• **PROBLEM DESCRIPTION**:
This exercise calls for copying every line below that holds the word "first".

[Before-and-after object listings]
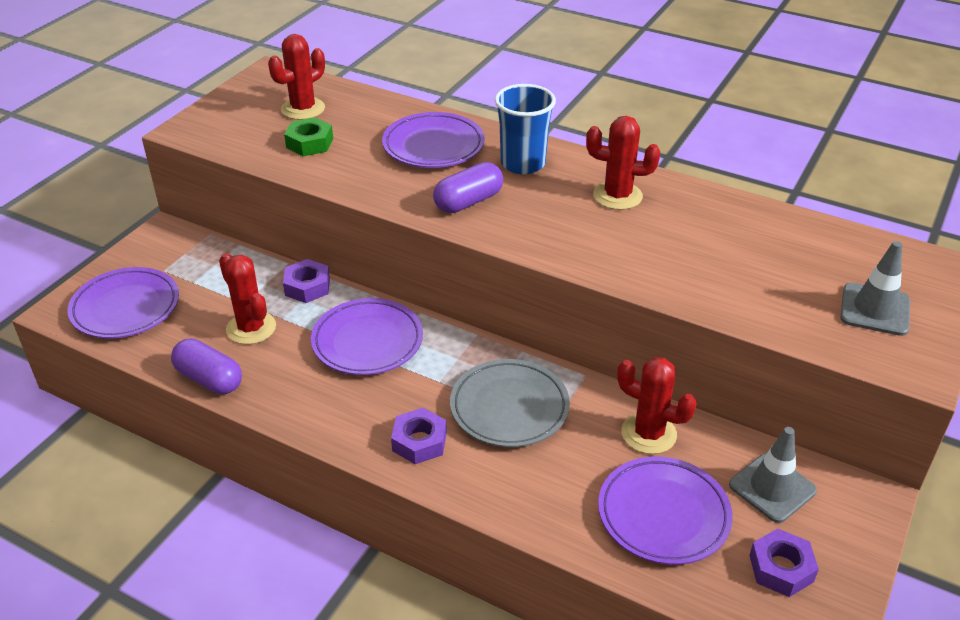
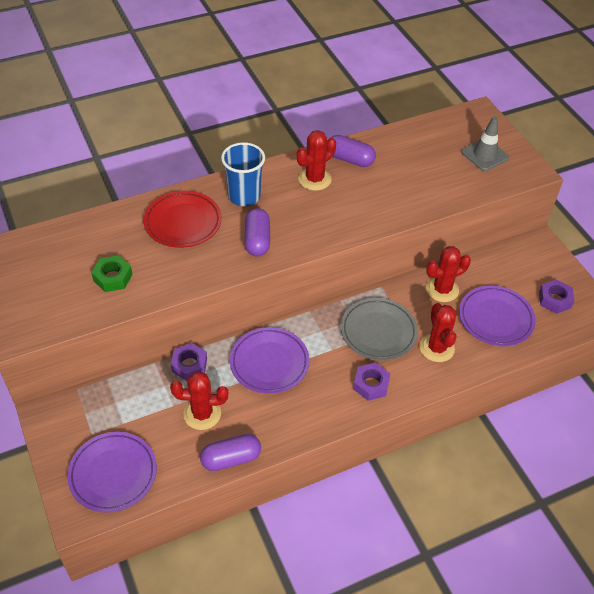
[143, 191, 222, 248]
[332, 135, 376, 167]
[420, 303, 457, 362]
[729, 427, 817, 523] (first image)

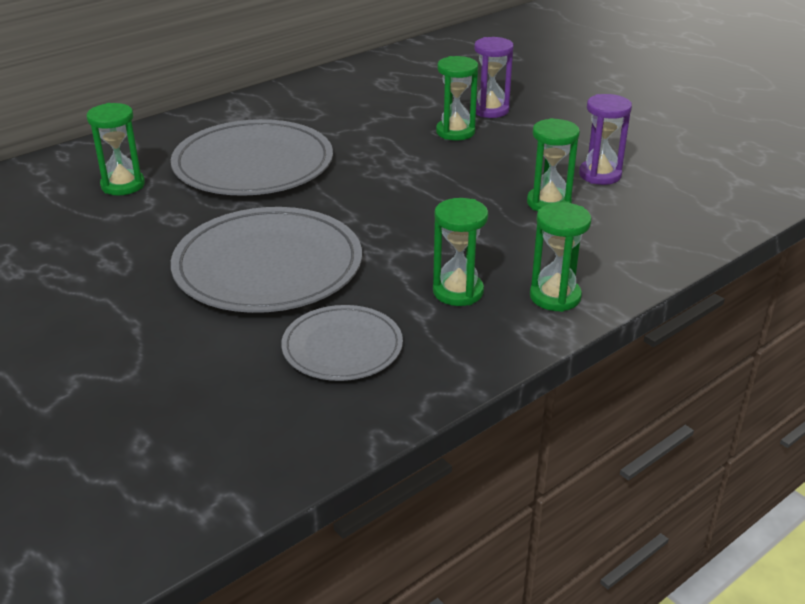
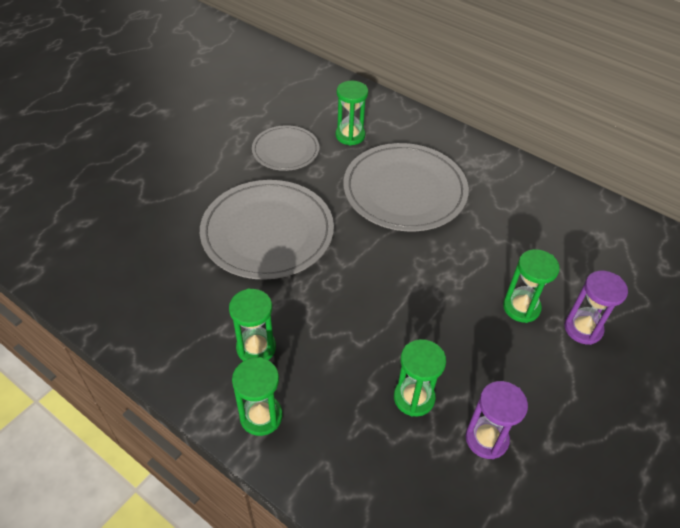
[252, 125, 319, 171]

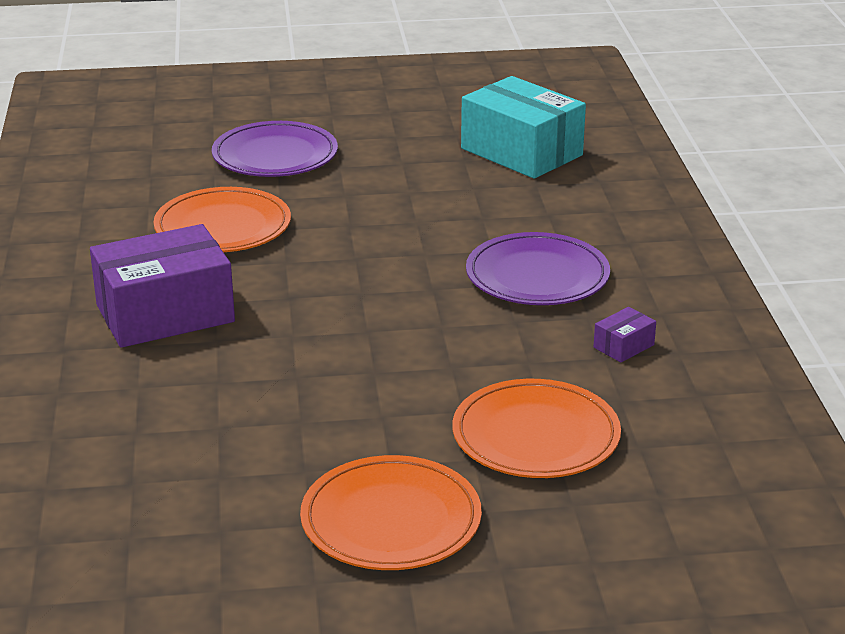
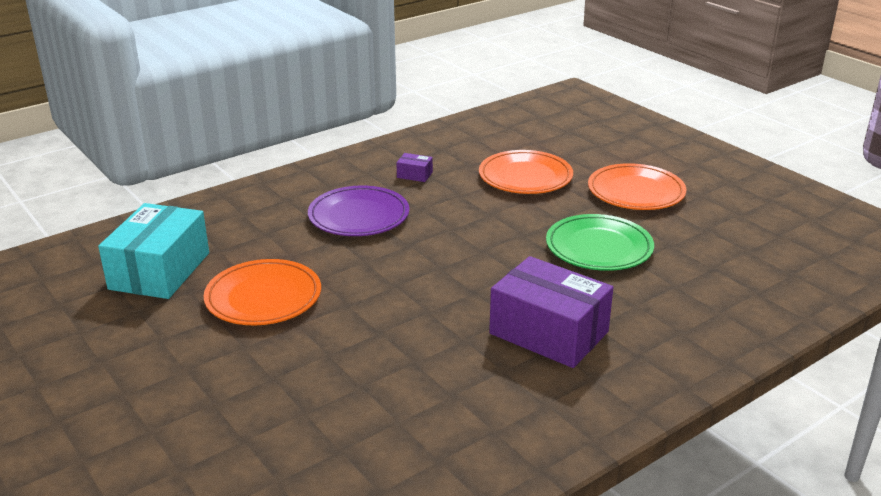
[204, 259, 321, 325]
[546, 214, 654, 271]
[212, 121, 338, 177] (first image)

• **ANSWER BELOW**:
[729, 427, 817, 523] (first image)
[212, 121, 338, 177] (first image)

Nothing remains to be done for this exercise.